Reproduce the records below, substituting "upper-left corner" for "top-left" and keeping everything else unchanged.

### Provided records

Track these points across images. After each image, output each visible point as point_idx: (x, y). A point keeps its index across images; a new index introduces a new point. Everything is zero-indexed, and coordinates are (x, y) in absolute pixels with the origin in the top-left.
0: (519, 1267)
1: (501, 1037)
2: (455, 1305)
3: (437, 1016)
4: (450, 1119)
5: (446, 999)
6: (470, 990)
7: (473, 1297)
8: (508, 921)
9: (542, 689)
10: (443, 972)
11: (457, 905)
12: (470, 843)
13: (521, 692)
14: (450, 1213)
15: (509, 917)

######

_Complete output:_
Track these points across images. After each image, output each visible point as point_idx: (x, y). A point keeps its index across images; a new index introduces a new point. Everything is zero-indexed, and coordinates are (x, y) in absolute pixels with the origin in the upper-left corner.
0: (519, 1267)
1: (501, 1037)
2: (455, 1305)
3: (437, 1016)
4: (450, 1119)
5: (446, 999)
6: (470, 990)
7: (473, 1297)
8: (508, 921)
9: (542, 689)
10: (443, 972)
11: (457, 905)
12: (470, 843)
13: (521, 692)
14: (450, 1213)
15: (509, 917)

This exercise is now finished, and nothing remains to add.